▶ _EXERCISE INSTRUCTIONS_
For each line below that contains the word "vase", make a copy.
________________________________________
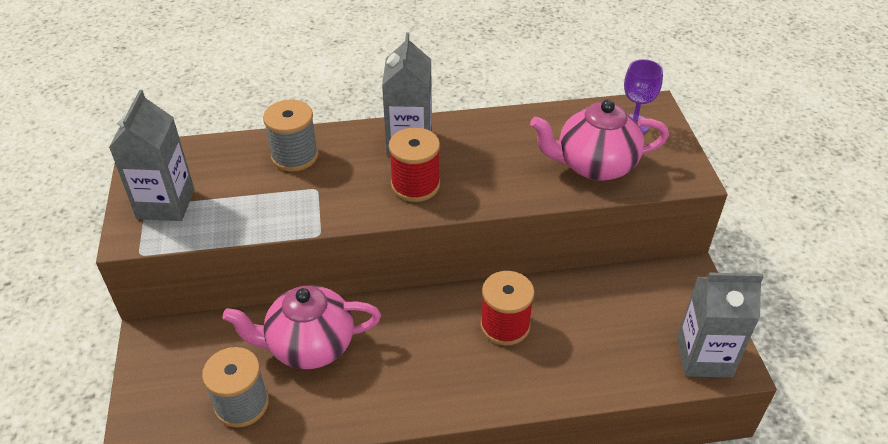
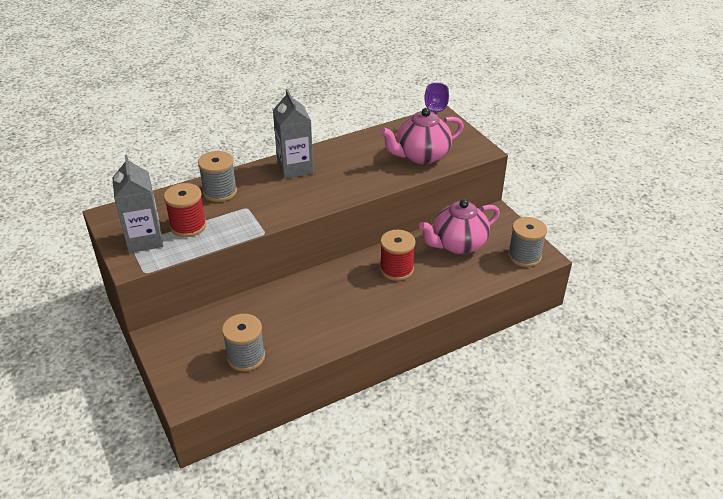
camera: 20 degrees left, 5 degrees down
(309, 346) = (274, 313): pink teapot -> pink teapot (458, 244)
(415, 185) = (313, 191): red spool -> red spool (188, 226)
(704, 357) = (524, 256): grey carton -> grey spool

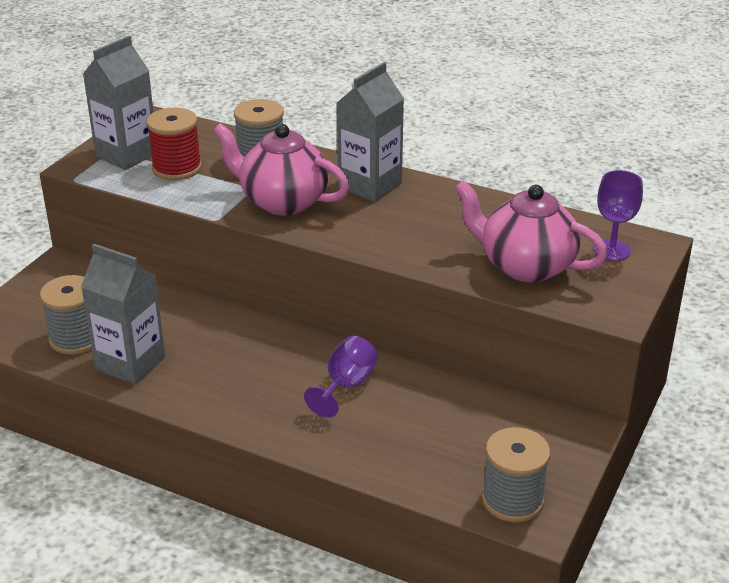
camera: 55 degrees right, 5 degrees down
(295, 342) = (130, 363): none -> grey carton
(396, 269) = (346, 385): red spool -> purple goblet
(458, 244) = (462, 420): pink teapot -> pink teapot (283, 201)

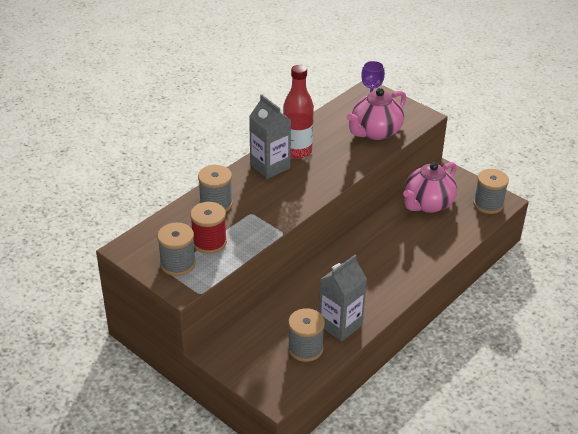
camera: 75 degrees left, 5 degrees up
(127, 155) = (178, 264): grey carton -> grey spool
(283, 201) = (273, 203): pink teapot -> pink teapot (427, 204)
(346, 385) = (388, 240): purple goblet -> none
(422, 201) = (297, 151): none -> red bottle

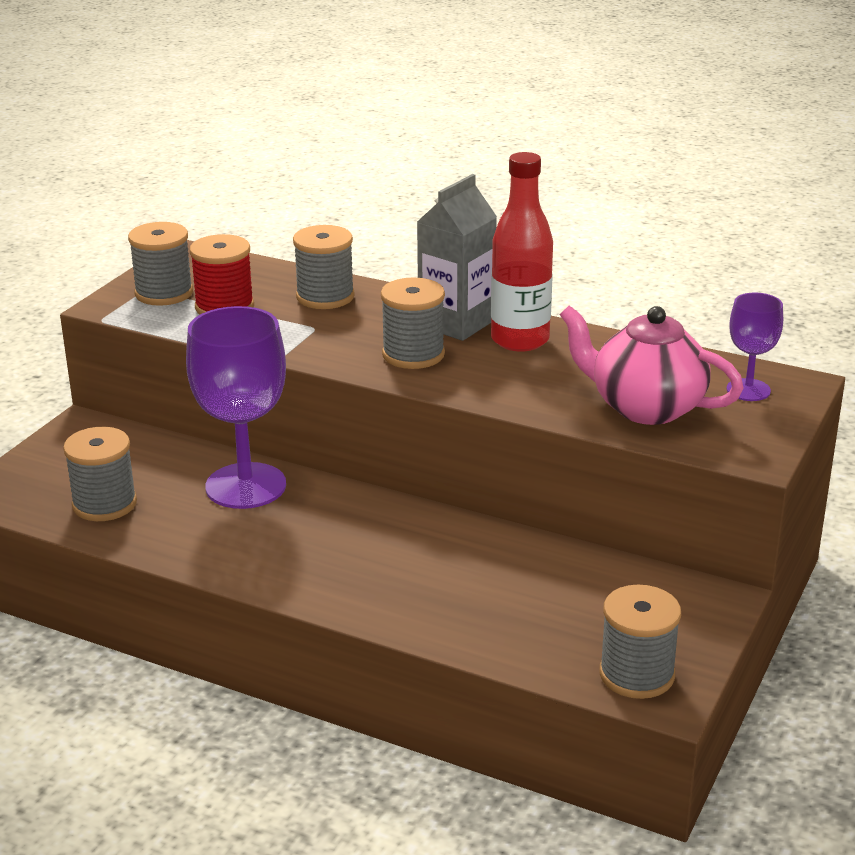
camera: 75 degrees right, 10 degrees down
(297, 186) = (413, 354): none -> grey spool
(308, 292) = (246, 486): none -> purple goblet
(340, 325) = (171, 530): grey carton -> none
(427, 204) = (582, 587): pink teapot -> none

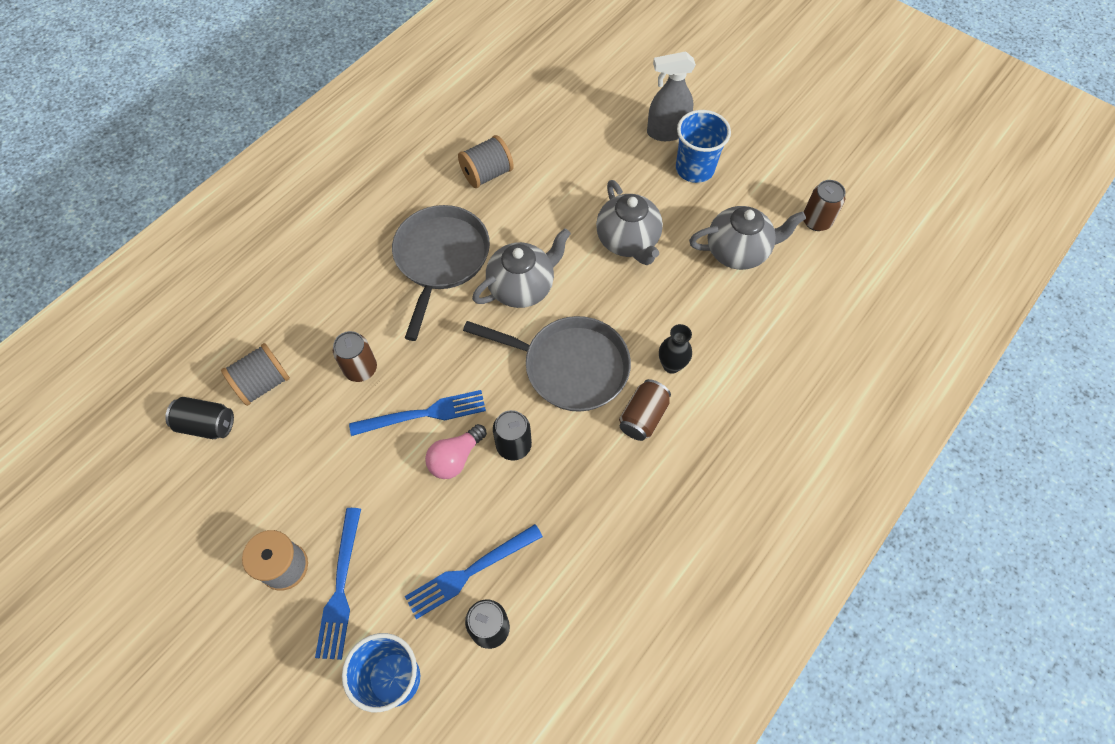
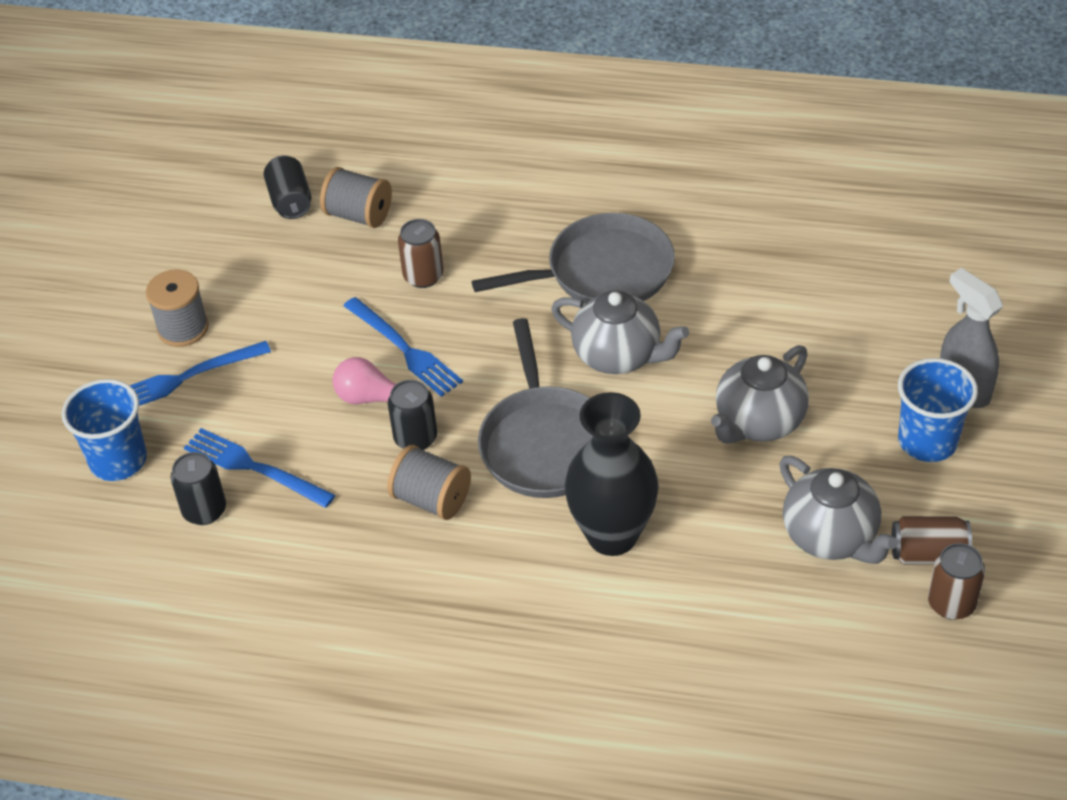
camera: 65 degrees right, 15 degrees down
(487, 174) = (750, 255): grey spool -> grey spool (431, 499)
(643, 417) = (525, 536): brown can -> brown can (928, 554)
(671, 365) = (612, 535): black vase -> black vase, size x2.05

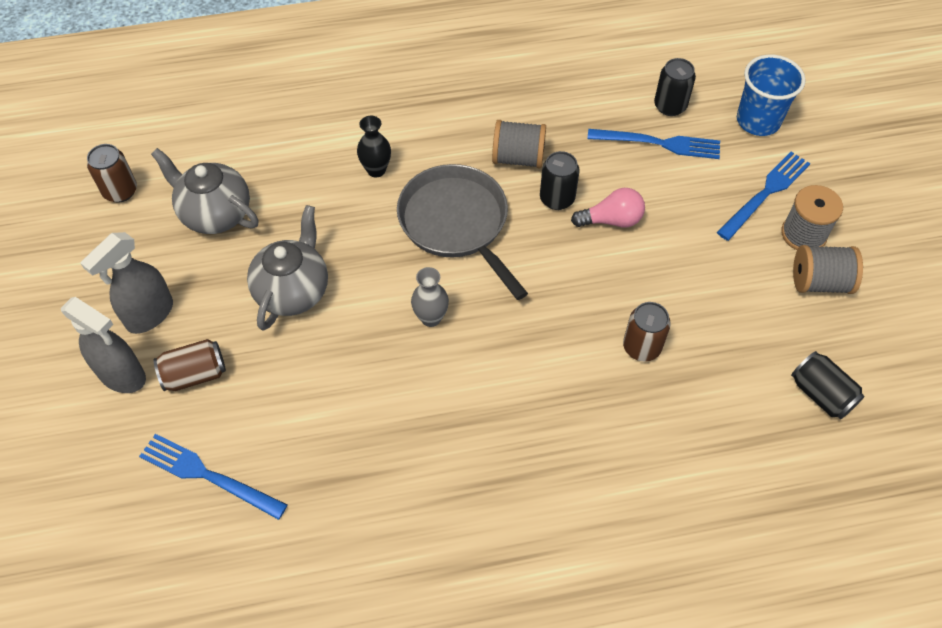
camera: 155 degrees right, 10 degrees up
(358, 215) = (745, 398): grey spool -> grey spool (820, 282)
(405, 349) = (612, 270): blue fork -> blue fork (208, 475)
(603, 272) = (482, 403): grey pan -> none
(612, 535) = (376, 170): black vase -> black vase, size x0.49
(619, 356) = (431, 318): grey teapot -> grey vase
(927, 441) = (149, 315): blue cup -> grey spray bottle
(928, 554) = (140, 221): brown can -> brown can (195, 374)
________________________________________
▶ _ANSWER TO THIS PROBLEM_
(671, 365) = (612, 535): black vase -> black vase, size x2.05
(612, 535) = (376, 170): black vase -> black vase, size x0.49
(619, 356) = (431, 318): grey teapot -> grey vase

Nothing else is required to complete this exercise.